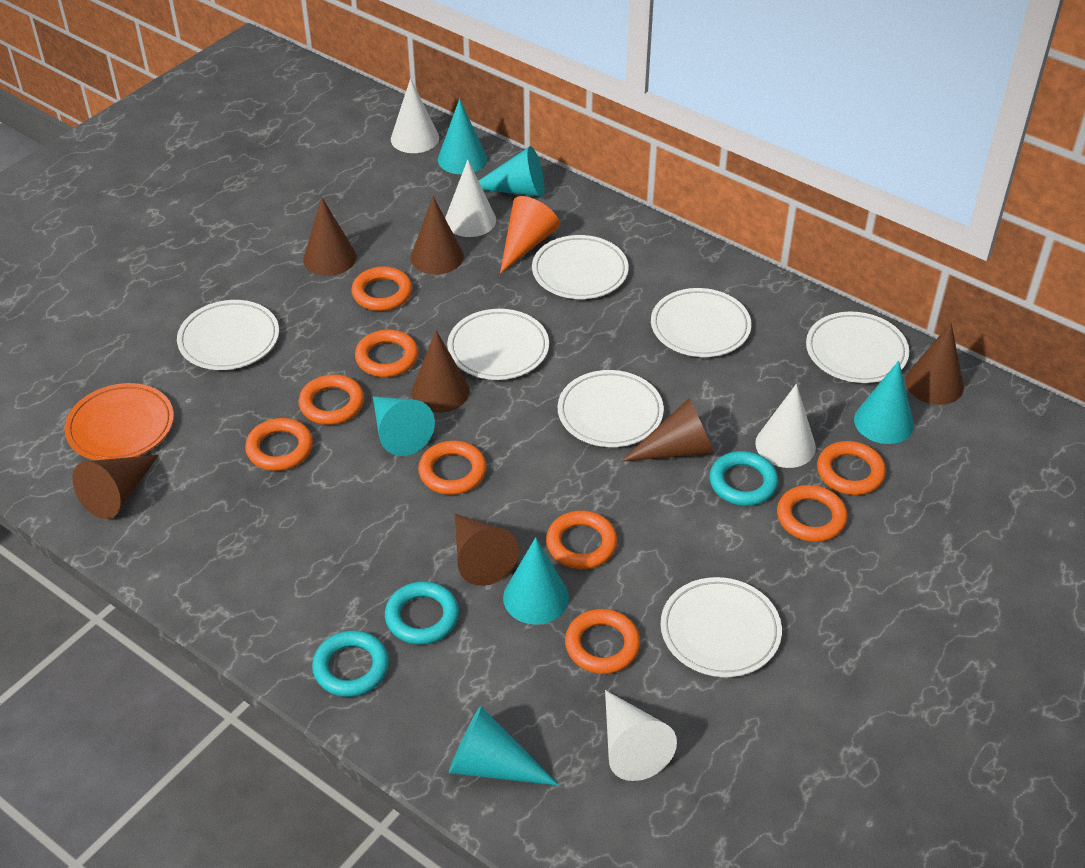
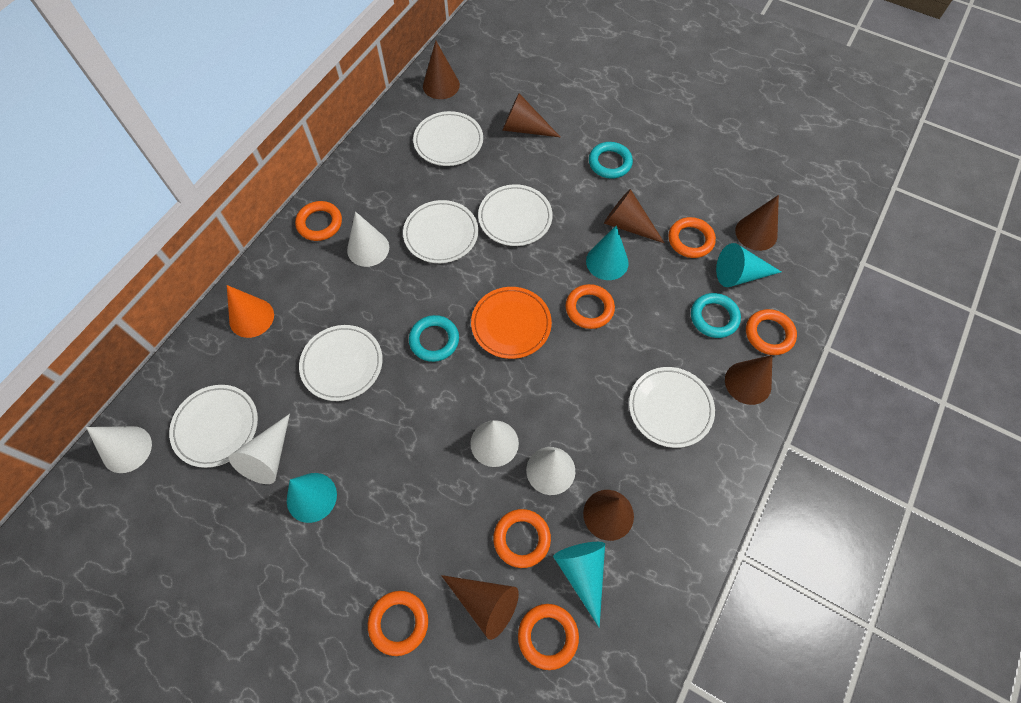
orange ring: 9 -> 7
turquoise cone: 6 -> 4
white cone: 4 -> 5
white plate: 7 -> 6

══════════════════════════════

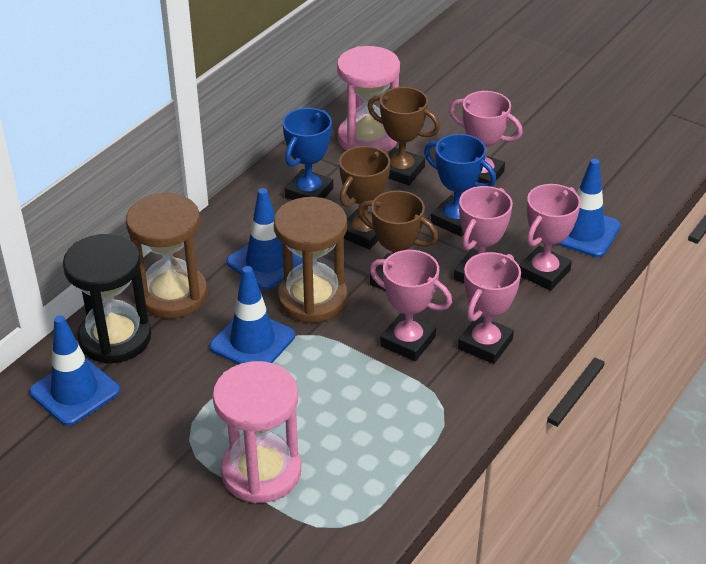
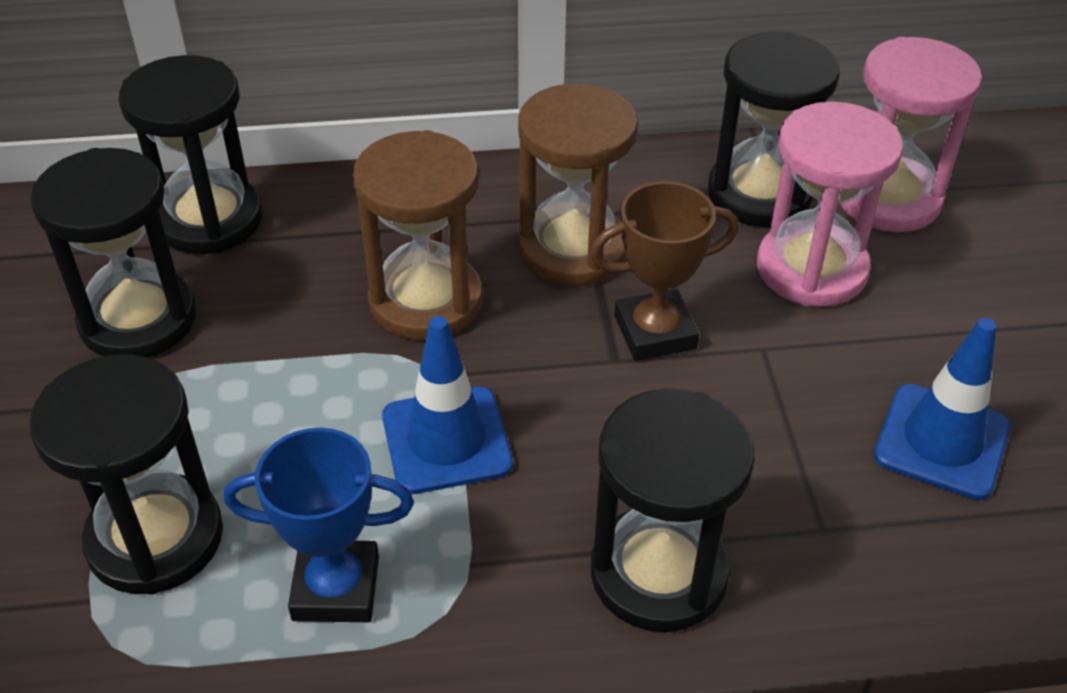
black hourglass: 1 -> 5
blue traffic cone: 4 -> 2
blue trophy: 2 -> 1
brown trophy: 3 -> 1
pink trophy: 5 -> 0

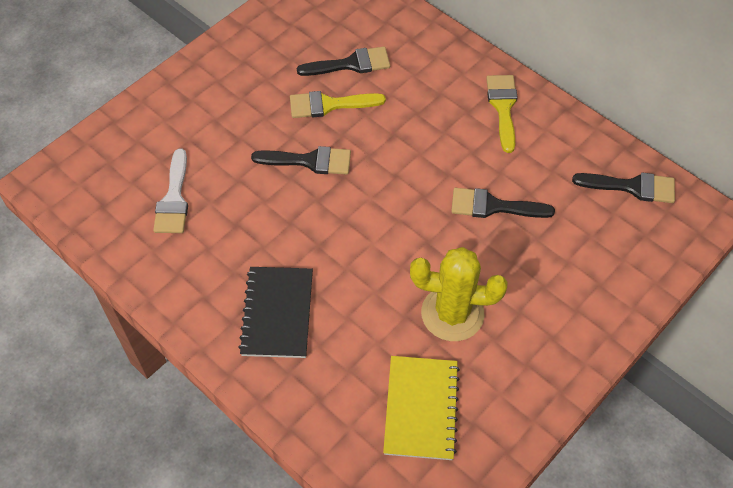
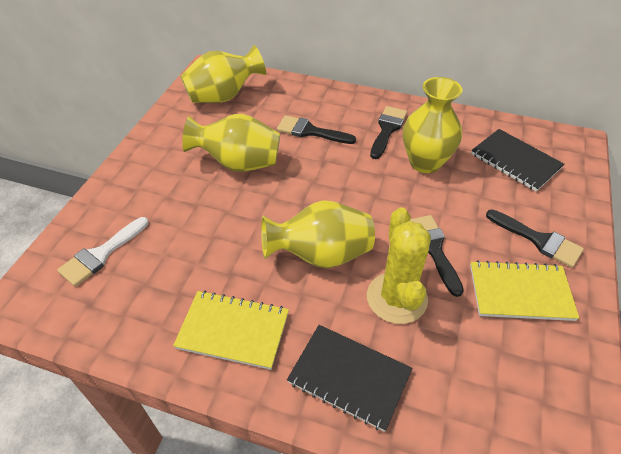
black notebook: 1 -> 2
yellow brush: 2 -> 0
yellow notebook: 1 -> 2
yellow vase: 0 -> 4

══════════════════════════════

- [WHAT TO DO] Output exactly the lines of the material above from the one containing "yellow brush: 2 -> 0" up to and including the one containing "yellow vase: 0 -> 4".

- [TASK RESPONSE]
yellow brush: 2 -> 0
yellow notebook: 1 -> 2
yellow vase: 0 -> 4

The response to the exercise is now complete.